* **TASK TO CARRY OUT**: Count how many lines of the material below contain the string "kern". Case counts, so reply with the number alone.

# Start of INPUT DATA

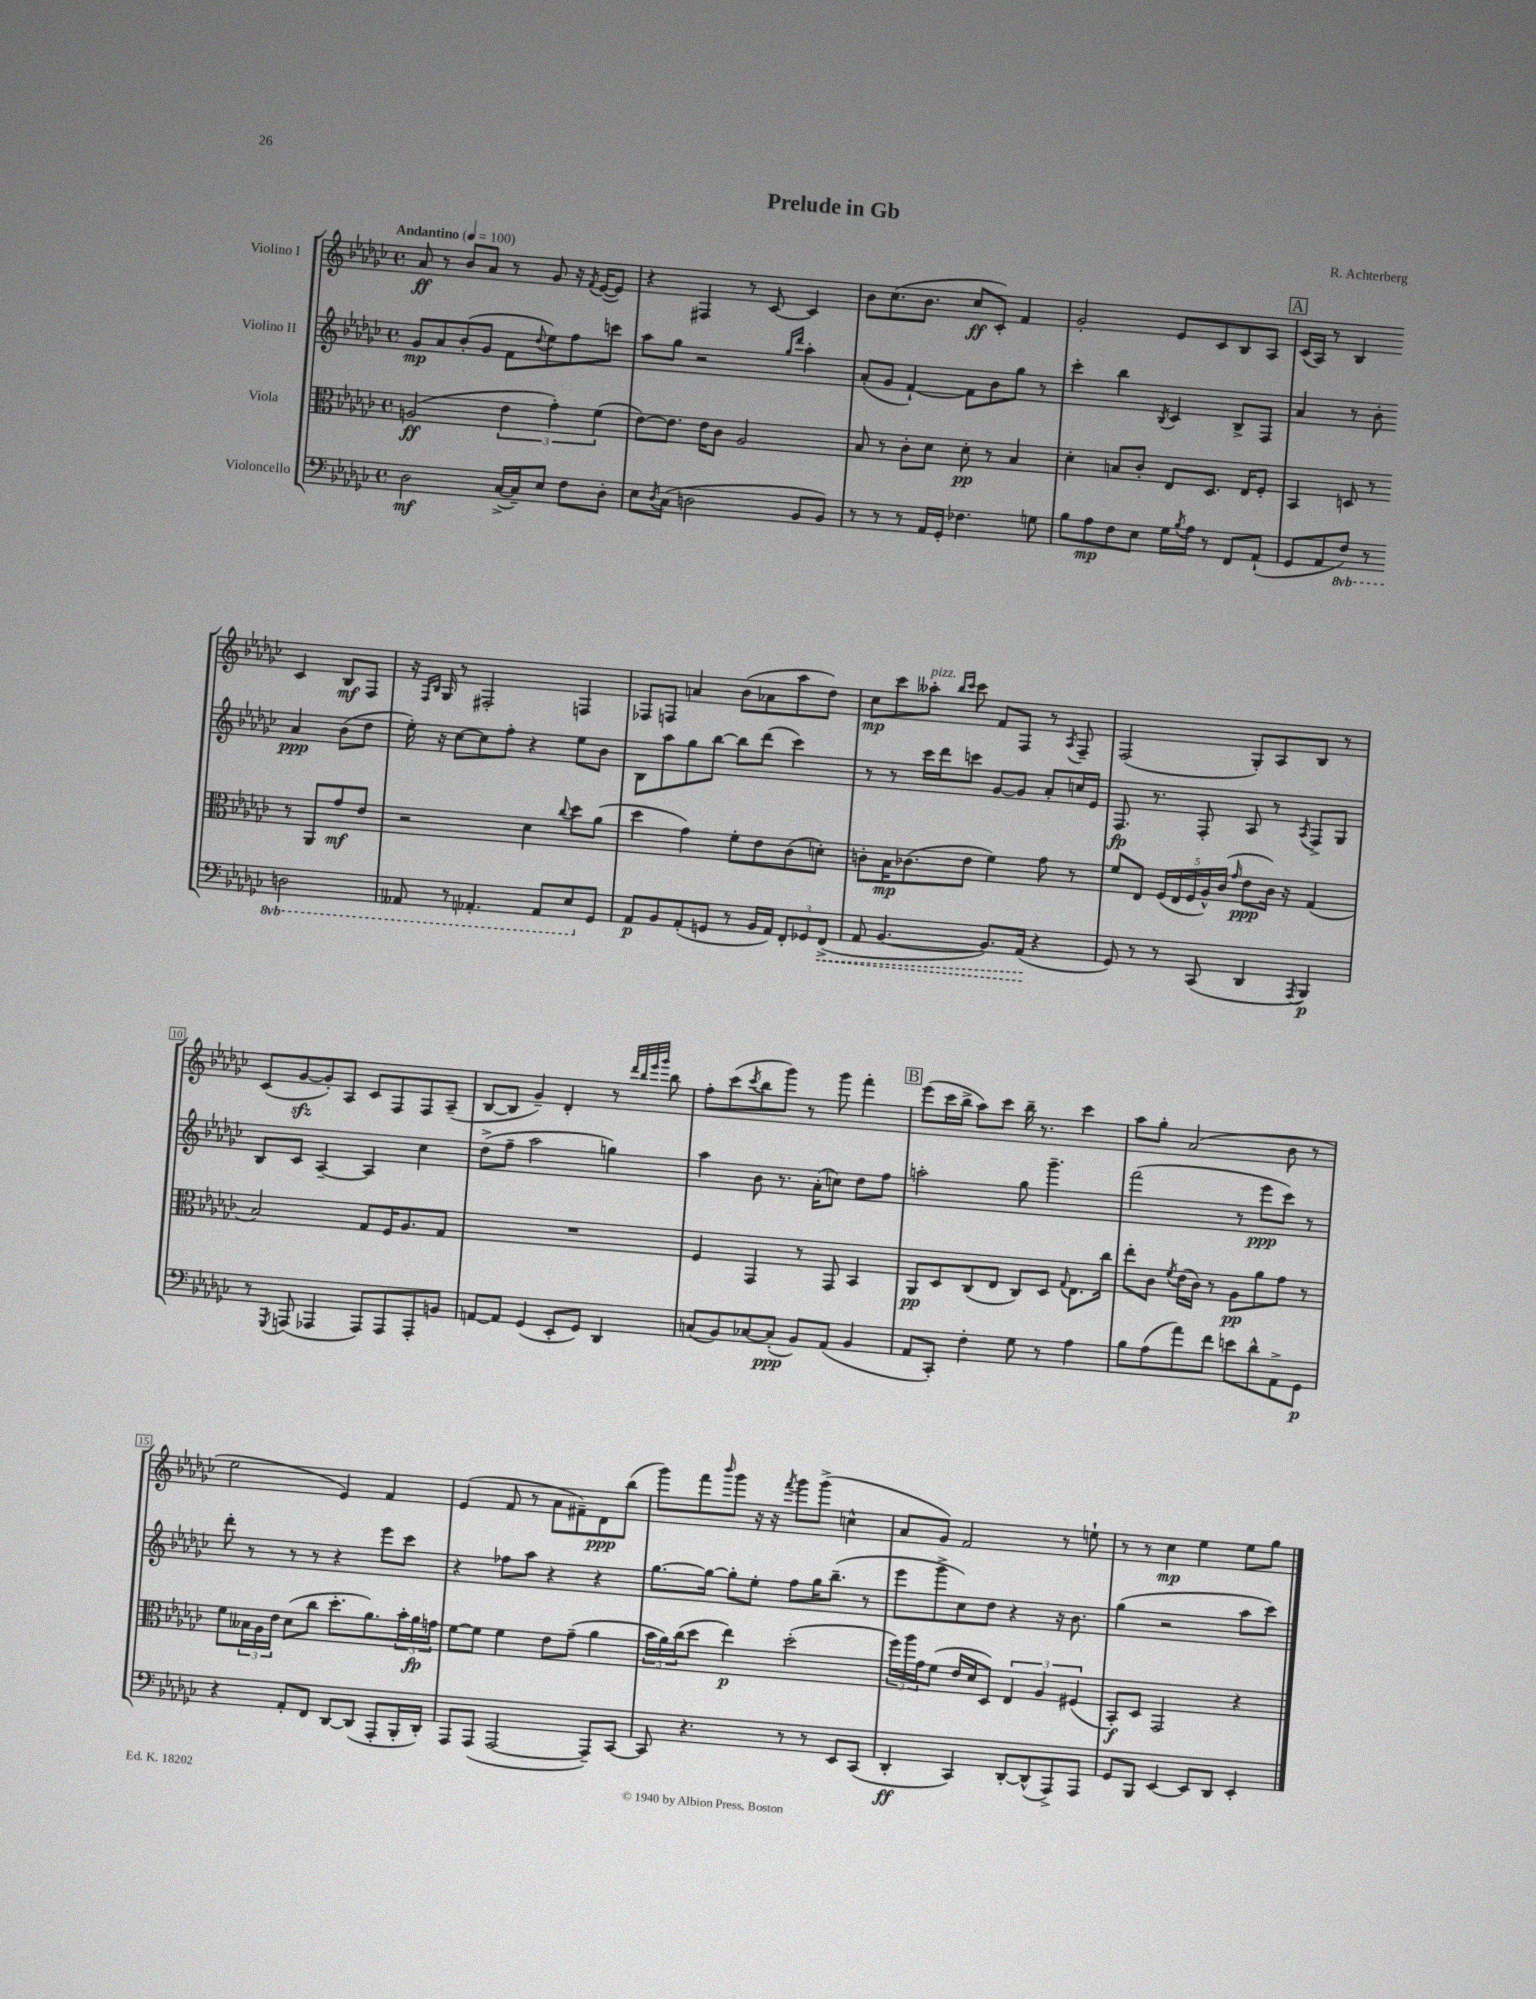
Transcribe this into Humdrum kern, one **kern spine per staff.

**kern	**kern	**kern	**kern
*staff4	*staff3	*staff2	*staff1
*clefF4	*clefC3	*clefG2	*clefG2
*k[b-e-a-d-g-c-]	*k[b-e-a-d-g-c-]	*k[b-e-a-d-g-c-]	*k[b-e-a-d-g-c-]
*M4/4	*M4/4	*M4/4	*M4/4
*met(c)	*met(c)	*met(c)	*met(c)
*MM100	*MM100	*MM100	*MM100
2D-	(2A	8g-	8a-
.	.	8a-	8r
.	.	(8b-'	8b-
.	.	8g-	8a-
([16C-^	6e-	8f	8r
16C-~])	.	.	.
.	.	8qqdd-	.
8E-	.	8ee-)	8g-
.	6g-')	.	.
8F	.	8ff	16r
.	.	.	8qf
.	.	.	([16e-
.	(6f	.	.
8D-'	.	8ccc	8e-])
=	=	=	=
8E-	[8e-)	8aa-	4r
8qD-	.	.	.
(8C-	8.e-]	8gg-	.
2D	.	2r	4F#
.	16e-	.	.
.	8c-	.	.
.	2A-	.	8r
.	.	.	[8c-
.	.	16qqgg-	.
.	.	16qqddd-	.
8BB-	.	4aa-'	4c-]
8BB-)	.	.	.
=	=	=	=
8r	8B-	(8a-'	8b-
8r	8r	8g-	(8.cc-
8r	8c-'	[4f`)	.
.	.	.	8.b-
16AA-	8d-	.	.
16GG-'	.	.	.
4.F-	8d-'	8f]	8cc-
.	8r	8b-	8c-')
.	4B-	8gg-	4f
8G	.	8r	.
=	=	=	=
8B-	4d-'	4ccc-'	2g-'
8A-	.	.	.
8F	8B	4bb-	.
8E-	8c-'	.	.
.	.	8qB-	.
16G-	8E-	4c-	8e-
8qB-	.	.	.
16A-	.	.	.
8r	8.D-	.	8c-
8FF	.	8B-^	8B-
.	16E-	.	.
(8AA-`	8F'	8F	8A-
=	=	=	=
8GG-	4BB-	4a-	(16c-
.	.	.	16A-)
8AA-	.	.	8r
8FF)	8D	8r	4B-
8r	8r	8b-'	.
2DD	8r	4a-	4c-
.	8AA-	.	.
.	8g-	(8b-	8B-
.	8e-	8dd-	8F
=	=	=	=
8AAA--	2r	16ee-')	16r
.	.	.	16qqF
.	.	.	16qqB-
.	.	16r	16G-
8r	.	[8cc-	8r
4.AAA-'	.	8cc-]	2F#'
.	.	8ff'	.
.	4d-	4r	.
8AAA-	.	.	.
.	8qqcc-	.	.
8EE-	8dd-	8ee-	4F
8GG-	(8a-	8b-	.
=	=	=	=
8AA-	4dd-	8B-	8F-
8BB-	.	8aa-	8F
(8AA-'	4g-)	8gg-	4a
8GG	.	[8bb-	.
8r	8f'	8bb-]	(8b-
16BB-	8e-	(8ddd-	8a-
16AA-)	.	.	.
12FF'	(8c-	4ccc-)	8aa-
12GG-	.	.	.
.	8d')	.	8dd-)
(12FF^	.	.	.
=	=	=	=
8AA-	8c'	8r	8cc-
[4.BB-	16B-	8r	8ccc-
.	(8.c-	.	.
.	.	16ccc-	8aa--'
.	.	16ddd-	.
.	.	.	16qqbb-
.	.	.	16qqccc-
.	8e-	8ccc	8ccc-
8.BB-])	4f)	[8g-	8f
.	.	8g-]	8F
(16AA-	.	.	.
4r	8g-	8a-'	8r
.	.	.	8qA-
.	8r	16cc	8F~
.	.	16e-	.
=	=	=	=
8GG-)	8f	8.F	(2F
8r	8E-	.	.
.	.	8.r	.
8r	(20F	.	.
.	20E-	.	.
.	20F	.	.
(8CC-	.	8F'	.
.	20A-^^)	.	.
.	(20c-	.	.
.	16qqg-	.	.
4DD-	8e-	8A-	8G-')
.	16c-)	8r	8A-
.	16r	.	.
8qAAA-	.	8qA-	.
4BBB-)	(4G-	8F^	8B-
.	.	8G-	8r
=	=	=	=
8r	2B-)	8B-	(8c-
8qGGG-	.	.	.
(8AAA	.	8c-	[8g-
4AAA-	.	[4A-~	8g-'])
.	.	.	8A-
8AAA-)	8G-	4A-]	8c-
8AAA-	16F	.	8F
.	8.A-	.	.
8AAA-'	.	4cc-	8F
8BB	8G-	.	(8A-~
=	=	=	=
[8AA	1r	(8dd-^	[8B-
8AA]	.	8ff~	8B-]
(4GG-	.	2aa-	4g-~)
8EE-'	.	.	4d-'
8GG-)	.	.	.
4DD-	.	4gg)	8r
.	.	.	32qqddd-
.	.	.	32qqbb-
.	.	.	32qqeee-
.	.	.	32qqggg-
.	.	.	8bb-
=	=	=	=
(8C	4F	4aa-	8ff'
8BB-)	.	.	(8ccc-
.	.	.	8qccc-
[8C-	4GG-	8b-	8bb-
(8C-']	.	8.r	8ggg-)
8BB-)	8r	.	8r
.	.	(16a-'	.
(8AA-	8GG-	8cc)	8ggg-
4BB-	4BB-	8dd-	4fff'
.	.	8ff	.
=	=	=	=
8AA-	8AA-	2aa'	(8eee-
8CC-')	8D-	.	16ccc-
.	.	.	16bb-^
4F'	(8C-	.	8aa-)
.	8E-	.	8ccc-
8G-	8C-)	8gg-	16bb-~
.	.	.	8.r
8r	8D-	4.ggg-~	.
.	8qqG-	.	.
4A-	8.E-	.	4ccc-
.	16cc-	.	.
=	=	=	=
8B-	8ee-'	(2fff	8aa-
(8A-	8c-	.	8gg-'
.	8qf	.	.
8a-)	(16e-	.	(2a-
.	16c-)	.	.
8f	8r	.	.
8e	8A-	8r	.
8d-^^	8a-	8eee-	.
8AA-^	8g-	8ccc-)	8b-
8GG-	8r	8r	8r
=	=	=	=
4r	8f	8ddd-'	2ee-
.	24B--	8r	.
.	24A-	.	.
.	24e-	.	.
8AA-'	(8d-	8r	.
8FF	8cc-	8r	.
[8DD-	8.dd-'	4r	4e-)
(8DD-]	.	.	.
.	8.a-)	.	.
8AAA-'	.	8eee-	4f
16BBB-'	24b-'	8ccc-	.
.	24a-	.	.
16DD-')	.	.	.
.	24g	.	.
=	=	=	=
8AAA-	[8f	4r	(4e-
(8AAA-	8f]	.	.
[2AAA-	4f	8ff-	8f
.	.	8aa-	8r
.	8e-	4r	8a-
.	(8g-~	.	8f#~)
8AAA-~])	4a-	4r	8d-
[8CC-	.	.	(8bb-
=	=	=	=
8CC-]	24b-	[8.gg-	8ggg-)
.	24a-)	.	.
.	(24cc-	.	.
4.r	8dd-	.	8fff
.	.	16gg-_	.
.	.	.	16qqbbb-
.	4ee-)	8gg-']	8ggg-
.	.	8ee-'	16r
.	.	.	16r
.	.	.	8qfff
8r	(2dd-'	8ff	8ggg-
8r	.	16gg-	(8ggg-^
.	.	(8.bb-~	.
8EE-	.	.	4cc^^
(8CC-	.	8r	.
=	=	=	=
4DD-'	24ff)	8eee-	8a-
.	24aa-	.	.
.	24g-	.	.
.	(8f	8ggg-^	8g-)
4CC-)	16e-	8cc-)	2f
.	16d-	.	.
.	8D-)	8dd-	.
[8DD-'	6E-	4r	.
(8DD-^^]	.	.	.
.	6A-	.	.
8AAA-^)	.	16r	8r
.	.	8.b-	.
.	(6F#	.	.
8AAA-	.	.	8ee`
=	=	=	=
8GG-	8BB-')	(4gg-	8r
8BBB-	8D-	.	8r
[4EE-	2GG-	2r	4cc-
8EE-]	.	.	4ee-
8DD-	.	.	.
4EE-'	4r	8aa-	8ee-
.	.	8ccc-)	8gg-
==	==	==	==
*-	*-	*-	*-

# End of INPUT DATA

* **REPLY**: 2